Top of Provided records
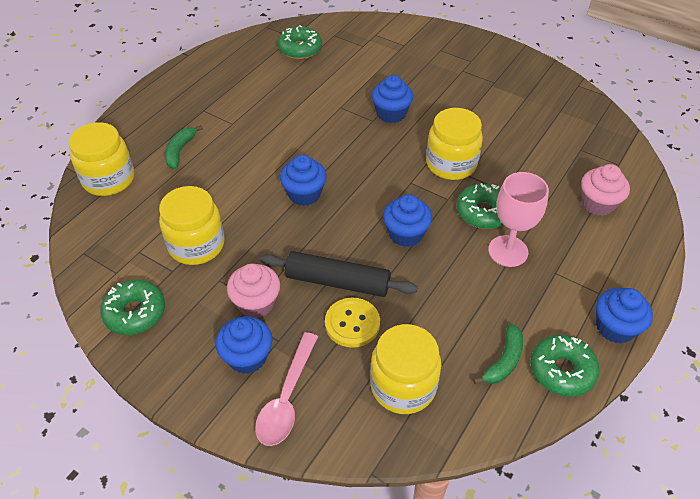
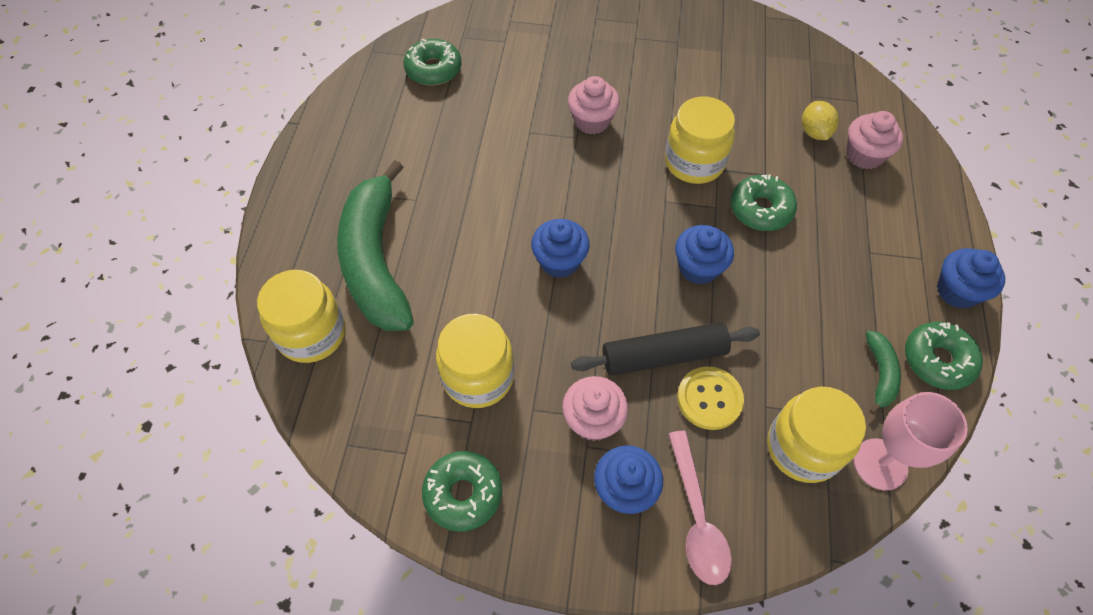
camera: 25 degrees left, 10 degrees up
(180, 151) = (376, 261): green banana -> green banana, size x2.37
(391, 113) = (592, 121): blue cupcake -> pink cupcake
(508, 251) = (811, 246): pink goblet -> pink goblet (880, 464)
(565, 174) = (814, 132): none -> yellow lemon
Bottom of Provided records
Top of Provided records
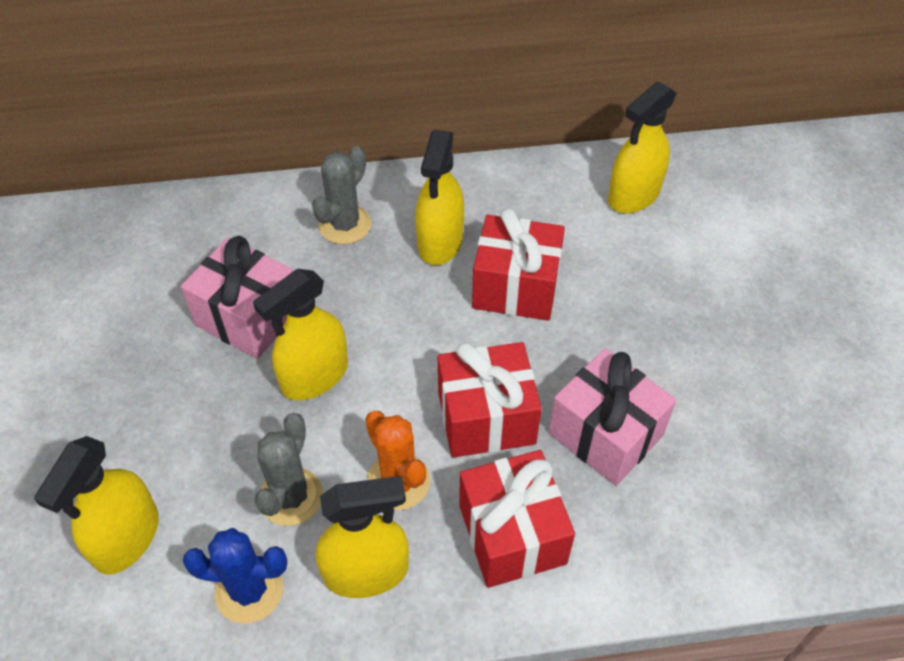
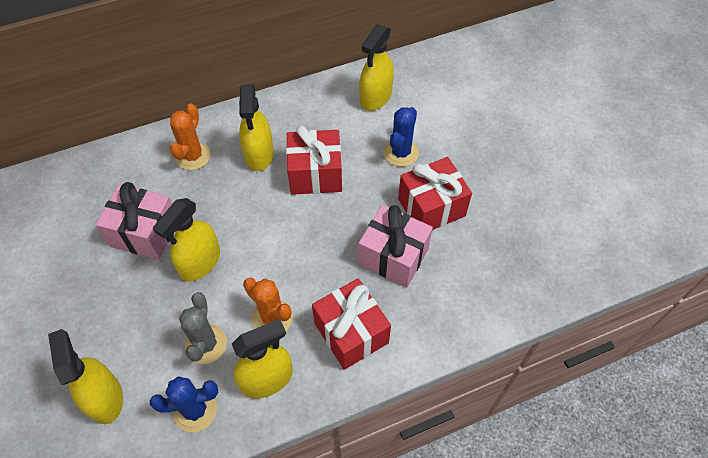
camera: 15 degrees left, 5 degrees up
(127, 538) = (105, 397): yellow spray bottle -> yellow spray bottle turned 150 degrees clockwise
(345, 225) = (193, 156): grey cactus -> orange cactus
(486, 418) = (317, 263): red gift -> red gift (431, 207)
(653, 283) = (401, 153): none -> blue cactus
Bottom of Provided records
Top of Provided records
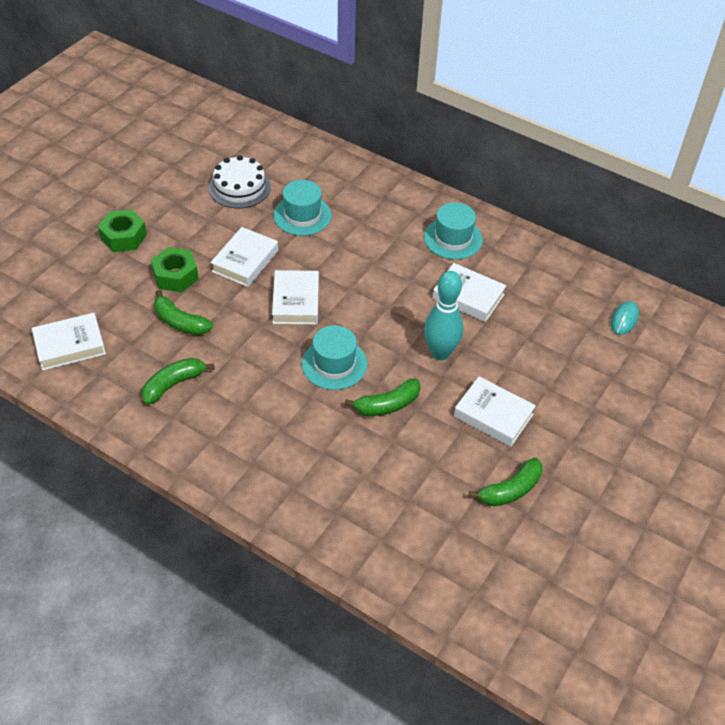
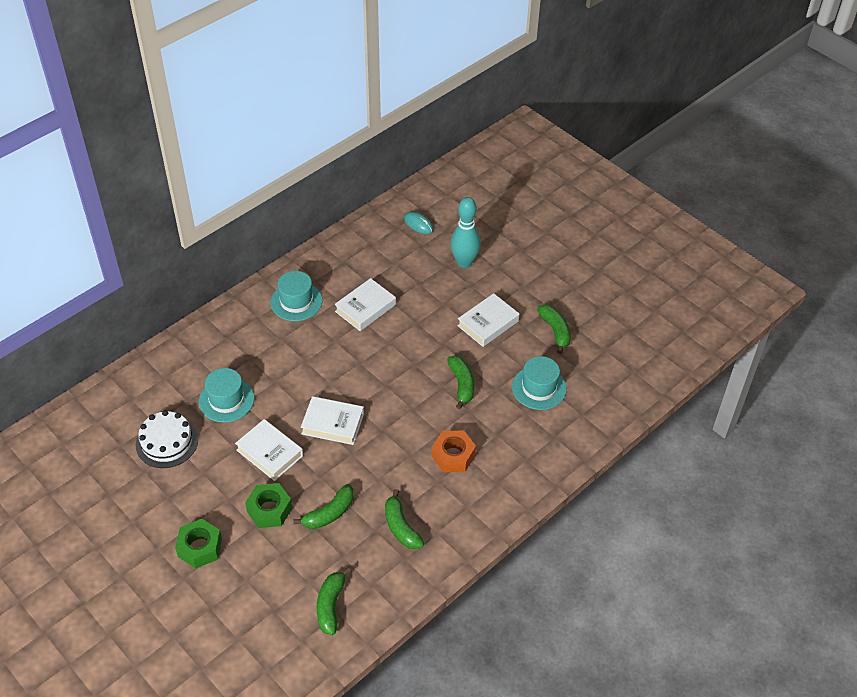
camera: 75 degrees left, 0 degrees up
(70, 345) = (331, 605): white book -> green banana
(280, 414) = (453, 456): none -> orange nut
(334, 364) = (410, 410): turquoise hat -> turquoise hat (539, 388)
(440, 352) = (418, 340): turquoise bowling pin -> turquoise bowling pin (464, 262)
Bottom of Provided records
From the entries above, write out only the lines starting at the line that holds "camera: 25 degrees left, 10 degrees up" and ending at the line that holds "(508, 251) = (811, 246): pink", keeping both and matching them exactly.

camera: 25 degrees left, 10 degrees up
(180, 151) = (376, 261): green banana -> green banana, size x2.37
(391, 113) = (592, 121): blue cupcake -> pink cupcake
(508, 251) = (811, 246): pink goblet -> pink goblet (880, 464)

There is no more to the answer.